● What the task requires
Report each line of the rows below that contains the string "kern".

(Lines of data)
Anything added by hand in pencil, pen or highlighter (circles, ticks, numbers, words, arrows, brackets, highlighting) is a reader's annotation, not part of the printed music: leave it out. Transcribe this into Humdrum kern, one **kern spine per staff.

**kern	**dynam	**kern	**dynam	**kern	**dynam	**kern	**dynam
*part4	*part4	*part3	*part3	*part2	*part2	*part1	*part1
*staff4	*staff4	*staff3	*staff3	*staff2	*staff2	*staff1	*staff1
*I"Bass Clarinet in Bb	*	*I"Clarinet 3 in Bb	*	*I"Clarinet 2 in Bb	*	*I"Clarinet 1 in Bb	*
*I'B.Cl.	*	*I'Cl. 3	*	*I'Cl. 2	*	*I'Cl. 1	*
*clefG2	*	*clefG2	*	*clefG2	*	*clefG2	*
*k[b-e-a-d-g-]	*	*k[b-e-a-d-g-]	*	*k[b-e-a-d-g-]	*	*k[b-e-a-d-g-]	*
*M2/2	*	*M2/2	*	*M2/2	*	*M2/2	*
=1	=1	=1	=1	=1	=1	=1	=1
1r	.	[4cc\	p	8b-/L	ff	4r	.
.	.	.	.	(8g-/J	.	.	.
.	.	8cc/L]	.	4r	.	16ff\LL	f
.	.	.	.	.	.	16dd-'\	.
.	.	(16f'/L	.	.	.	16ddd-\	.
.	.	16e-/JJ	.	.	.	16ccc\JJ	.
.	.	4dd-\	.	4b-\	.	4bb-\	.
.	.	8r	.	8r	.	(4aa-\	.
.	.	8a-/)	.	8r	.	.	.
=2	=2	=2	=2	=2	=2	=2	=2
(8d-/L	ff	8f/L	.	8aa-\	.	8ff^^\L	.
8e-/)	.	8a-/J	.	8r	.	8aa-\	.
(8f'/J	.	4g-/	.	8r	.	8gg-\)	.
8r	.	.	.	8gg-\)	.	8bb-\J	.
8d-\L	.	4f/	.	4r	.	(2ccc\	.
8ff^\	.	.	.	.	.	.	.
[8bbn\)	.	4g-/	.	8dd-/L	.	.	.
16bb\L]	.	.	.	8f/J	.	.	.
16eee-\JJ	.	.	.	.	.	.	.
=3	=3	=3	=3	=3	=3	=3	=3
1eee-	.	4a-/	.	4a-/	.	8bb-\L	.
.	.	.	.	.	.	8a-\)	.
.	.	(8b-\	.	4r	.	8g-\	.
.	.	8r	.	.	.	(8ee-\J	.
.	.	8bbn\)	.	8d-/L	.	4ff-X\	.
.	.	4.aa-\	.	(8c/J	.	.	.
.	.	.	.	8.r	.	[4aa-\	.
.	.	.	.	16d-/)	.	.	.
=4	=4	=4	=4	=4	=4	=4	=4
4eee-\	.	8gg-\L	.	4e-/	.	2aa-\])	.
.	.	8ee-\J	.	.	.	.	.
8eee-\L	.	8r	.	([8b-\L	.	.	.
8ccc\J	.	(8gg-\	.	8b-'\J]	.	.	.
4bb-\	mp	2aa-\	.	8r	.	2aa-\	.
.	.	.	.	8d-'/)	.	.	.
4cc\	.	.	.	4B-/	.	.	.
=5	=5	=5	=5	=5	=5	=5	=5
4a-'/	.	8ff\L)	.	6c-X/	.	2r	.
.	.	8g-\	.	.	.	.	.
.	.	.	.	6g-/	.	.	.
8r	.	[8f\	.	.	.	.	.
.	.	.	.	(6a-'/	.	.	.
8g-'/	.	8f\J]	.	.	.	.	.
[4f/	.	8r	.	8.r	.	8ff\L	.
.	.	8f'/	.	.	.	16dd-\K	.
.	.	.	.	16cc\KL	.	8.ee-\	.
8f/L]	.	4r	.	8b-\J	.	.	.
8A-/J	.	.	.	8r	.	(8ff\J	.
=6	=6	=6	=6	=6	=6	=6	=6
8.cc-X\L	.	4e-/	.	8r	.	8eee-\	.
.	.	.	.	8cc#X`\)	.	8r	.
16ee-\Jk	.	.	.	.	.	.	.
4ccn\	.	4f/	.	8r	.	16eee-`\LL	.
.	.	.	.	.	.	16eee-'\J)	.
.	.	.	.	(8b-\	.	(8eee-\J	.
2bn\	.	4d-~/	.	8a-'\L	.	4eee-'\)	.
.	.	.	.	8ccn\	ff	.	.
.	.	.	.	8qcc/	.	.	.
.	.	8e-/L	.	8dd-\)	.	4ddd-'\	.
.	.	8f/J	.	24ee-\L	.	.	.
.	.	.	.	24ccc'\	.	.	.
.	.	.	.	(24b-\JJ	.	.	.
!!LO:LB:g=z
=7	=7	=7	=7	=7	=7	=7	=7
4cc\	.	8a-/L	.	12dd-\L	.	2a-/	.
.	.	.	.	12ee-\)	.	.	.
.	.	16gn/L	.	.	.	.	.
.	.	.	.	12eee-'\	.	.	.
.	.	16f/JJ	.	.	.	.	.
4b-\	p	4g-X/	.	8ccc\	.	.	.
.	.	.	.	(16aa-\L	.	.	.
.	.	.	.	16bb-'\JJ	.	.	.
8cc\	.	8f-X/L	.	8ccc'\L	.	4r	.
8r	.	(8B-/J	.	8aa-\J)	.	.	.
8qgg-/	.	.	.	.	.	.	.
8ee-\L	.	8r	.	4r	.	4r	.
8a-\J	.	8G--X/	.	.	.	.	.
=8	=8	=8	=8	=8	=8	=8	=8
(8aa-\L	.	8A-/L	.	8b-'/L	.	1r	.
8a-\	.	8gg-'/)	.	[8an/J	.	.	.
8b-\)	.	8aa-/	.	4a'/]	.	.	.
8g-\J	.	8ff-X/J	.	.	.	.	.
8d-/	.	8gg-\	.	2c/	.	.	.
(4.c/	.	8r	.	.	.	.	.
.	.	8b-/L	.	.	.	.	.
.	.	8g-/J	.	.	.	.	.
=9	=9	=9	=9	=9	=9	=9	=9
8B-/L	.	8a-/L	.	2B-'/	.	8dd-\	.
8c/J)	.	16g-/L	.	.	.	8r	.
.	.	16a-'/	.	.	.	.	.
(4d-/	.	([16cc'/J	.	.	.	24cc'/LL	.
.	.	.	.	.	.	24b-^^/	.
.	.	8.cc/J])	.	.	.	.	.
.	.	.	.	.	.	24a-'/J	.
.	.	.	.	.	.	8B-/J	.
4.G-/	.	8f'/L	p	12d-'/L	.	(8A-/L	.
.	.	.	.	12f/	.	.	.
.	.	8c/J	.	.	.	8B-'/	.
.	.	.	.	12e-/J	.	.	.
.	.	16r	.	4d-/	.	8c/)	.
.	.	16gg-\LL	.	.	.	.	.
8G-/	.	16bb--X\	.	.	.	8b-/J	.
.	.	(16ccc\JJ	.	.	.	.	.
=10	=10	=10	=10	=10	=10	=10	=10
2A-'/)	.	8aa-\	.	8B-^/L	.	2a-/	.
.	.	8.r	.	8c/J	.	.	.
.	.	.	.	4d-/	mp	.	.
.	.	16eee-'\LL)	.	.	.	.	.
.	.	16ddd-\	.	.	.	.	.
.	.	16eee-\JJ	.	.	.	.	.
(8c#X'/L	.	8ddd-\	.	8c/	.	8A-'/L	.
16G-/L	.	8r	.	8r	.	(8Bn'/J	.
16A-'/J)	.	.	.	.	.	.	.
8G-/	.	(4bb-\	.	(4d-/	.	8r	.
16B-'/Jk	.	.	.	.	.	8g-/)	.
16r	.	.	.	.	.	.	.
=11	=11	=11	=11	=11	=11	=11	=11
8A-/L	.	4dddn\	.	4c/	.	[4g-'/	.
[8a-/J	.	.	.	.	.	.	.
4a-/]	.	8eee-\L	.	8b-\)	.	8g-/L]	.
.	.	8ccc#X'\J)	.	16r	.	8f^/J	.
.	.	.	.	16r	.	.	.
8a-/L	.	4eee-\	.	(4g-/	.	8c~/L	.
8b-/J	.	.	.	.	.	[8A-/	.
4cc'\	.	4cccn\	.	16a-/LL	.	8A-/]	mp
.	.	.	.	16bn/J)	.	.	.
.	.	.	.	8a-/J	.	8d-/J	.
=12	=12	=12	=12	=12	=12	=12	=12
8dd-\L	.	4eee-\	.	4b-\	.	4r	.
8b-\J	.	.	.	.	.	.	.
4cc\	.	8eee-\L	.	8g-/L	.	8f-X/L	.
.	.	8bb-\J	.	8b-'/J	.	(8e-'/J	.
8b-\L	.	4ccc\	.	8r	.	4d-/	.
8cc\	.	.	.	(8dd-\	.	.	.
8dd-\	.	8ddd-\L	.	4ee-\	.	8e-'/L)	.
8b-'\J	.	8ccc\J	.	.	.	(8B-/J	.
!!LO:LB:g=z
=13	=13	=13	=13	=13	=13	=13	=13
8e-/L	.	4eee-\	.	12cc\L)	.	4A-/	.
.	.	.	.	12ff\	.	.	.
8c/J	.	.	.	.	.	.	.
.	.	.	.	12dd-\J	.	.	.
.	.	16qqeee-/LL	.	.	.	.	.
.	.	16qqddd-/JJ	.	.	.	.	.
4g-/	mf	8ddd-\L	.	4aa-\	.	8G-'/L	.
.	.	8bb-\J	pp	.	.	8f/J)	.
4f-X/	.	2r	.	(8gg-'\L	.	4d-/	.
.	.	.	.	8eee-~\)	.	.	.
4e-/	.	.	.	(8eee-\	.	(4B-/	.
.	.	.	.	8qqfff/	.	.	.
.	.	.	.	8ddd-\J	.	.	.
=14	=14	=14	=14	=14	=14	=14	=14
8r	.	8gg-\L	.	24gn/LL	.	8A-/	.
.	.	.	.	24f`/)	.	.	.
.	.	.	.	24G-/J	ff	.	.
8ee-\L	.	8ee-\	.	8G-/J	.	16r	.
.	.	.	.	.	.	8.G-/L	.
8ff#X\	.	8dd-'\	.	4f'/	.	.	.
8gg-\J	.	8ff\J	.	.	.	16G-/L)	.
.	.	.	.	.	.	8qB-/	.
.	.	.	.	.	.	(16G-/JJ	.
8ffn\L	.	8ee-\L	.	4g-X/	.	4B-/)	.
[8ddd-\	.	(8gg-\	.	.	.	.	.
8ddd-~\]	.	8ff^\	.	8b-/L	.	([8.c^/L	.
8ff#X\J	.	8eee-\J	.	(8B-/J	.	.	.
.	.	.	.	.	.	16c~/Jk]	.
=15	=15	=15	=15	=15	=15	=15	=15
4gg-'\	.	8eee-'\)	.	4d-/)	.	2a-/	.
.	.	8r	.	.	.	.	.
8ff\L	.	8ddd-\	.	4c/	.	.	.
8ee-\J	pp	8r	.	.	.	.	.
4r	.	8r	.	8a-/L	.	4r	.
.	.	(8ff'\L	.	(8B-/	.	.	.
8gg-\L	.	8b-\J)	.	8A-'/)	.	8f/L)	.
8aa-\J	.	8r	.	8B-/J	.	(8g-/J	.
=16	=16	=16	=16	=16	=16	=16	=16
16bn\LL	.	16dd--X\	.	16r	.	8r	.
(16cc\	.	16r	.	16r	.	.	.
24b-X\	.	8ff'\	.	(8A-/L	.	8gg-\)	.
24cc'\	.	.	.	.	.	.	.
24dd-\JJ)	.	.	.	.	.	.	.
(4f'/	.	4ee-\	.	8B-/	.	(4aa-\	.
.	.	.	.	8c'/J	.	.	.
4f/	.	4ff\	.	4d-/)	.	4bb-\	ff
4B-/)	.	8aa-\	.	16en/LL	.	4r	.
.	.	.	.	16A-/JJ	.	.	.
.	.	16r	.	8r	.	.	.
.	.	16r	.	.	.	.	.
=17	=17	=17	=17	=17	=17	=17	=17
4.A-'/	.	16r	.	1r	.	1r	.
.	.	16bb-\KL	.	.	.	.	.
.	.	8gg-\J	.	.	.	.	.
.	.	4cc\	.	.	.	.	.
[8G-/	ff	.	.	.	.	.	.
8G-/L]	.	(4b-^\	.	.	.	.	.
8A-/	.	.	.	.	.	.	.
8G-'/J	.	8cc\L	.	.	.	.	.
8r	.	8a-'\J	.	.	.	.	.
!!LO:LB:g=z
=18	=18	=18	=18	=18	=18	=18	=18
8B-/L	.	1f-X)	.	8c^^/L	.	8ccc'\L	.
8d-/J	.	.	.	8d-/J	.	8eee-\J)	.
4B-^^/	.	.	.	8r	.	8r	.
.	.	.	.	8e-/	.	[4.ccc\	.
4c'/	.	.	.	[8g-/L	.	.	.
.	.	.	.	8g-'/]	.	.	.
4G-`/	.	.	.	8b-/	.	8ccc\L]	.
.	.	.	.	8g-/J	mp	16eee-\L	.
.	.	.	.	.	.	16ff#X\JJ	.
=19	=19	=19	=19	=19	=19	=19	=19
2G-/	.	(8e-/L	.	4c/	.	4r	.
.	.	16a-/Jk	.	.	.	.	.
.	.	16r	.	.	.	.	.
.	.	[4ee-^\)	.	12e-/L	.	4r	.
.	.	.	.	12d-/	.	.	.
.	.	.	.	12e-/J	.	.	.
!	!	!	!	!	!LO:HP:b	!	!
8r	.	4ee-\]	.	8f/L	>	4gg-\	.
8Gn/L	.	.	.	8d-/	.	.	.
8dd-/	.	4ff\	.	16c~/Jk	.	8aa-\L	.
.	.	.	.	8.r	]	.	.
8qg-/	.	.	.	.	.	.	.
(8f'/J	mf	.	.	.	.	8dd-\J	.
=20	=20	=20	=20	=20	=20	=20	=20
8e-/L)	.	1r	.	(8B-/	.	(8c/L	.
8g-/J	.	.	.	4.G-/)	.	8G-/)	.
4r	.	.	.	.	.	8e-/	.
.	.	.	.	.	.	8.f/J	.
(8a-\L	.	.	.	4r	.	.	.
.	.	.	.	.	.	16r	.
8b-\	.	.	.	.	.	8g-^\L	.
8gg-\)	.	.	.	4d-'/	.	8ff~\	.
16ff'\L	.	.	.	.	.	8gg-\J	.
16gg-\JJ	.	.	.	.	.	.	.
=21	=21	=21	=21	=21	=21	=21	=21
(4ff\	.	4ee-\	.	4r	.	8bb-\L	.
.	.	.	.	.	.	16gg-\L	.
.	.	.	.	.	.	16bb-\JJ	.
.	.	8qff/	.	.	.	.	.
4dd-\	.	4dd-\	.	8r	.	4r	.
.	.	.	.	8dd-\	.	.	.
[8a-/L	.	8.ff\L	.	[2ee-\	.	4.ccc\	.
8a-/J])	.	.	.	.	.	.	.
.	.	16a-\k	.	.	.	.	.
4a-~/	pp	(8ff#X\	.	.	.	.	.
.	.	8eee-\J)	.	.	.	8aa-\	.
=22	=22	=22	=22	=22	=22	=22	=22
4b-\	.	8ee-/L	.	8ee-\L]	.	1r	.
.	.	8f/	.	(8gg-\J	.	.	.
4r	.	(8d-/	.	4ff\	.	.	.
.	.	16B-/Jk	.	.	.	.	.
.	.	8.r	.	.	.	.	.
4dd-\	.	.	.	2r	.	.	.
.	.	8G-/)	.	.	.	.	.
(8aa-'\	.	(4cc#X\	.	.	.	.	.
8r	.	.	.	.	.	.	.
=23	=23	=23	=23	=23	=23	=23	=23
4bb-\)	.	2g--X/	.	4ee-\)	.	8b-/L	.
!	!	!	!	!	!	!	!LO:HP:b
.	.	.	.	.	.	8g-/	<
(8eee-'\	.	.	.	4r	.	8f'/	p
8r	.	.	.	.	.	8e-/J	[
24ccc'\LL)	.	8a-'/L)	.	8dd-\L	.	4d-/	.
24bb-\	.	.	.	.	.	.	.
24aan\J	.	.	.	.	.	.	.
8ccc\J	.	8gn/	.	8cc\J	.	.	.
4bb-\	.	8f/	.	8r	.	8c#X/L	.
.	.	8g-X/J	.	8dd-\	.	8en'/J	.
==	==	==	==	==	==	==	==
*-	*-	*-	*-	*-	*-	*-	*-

● In response
Anything added by hand in pencil, pen or highlighter (circles, ticks, numbers, words, arrows, brackets, highlighting) is a reader's annotation, not part of the printed music: leave it out. Transcribe this into Humdrum kern, one **kern spine per staff.
**kern	**dynam	**kern	**dynam	**kern	**dynam	**kern	**dynam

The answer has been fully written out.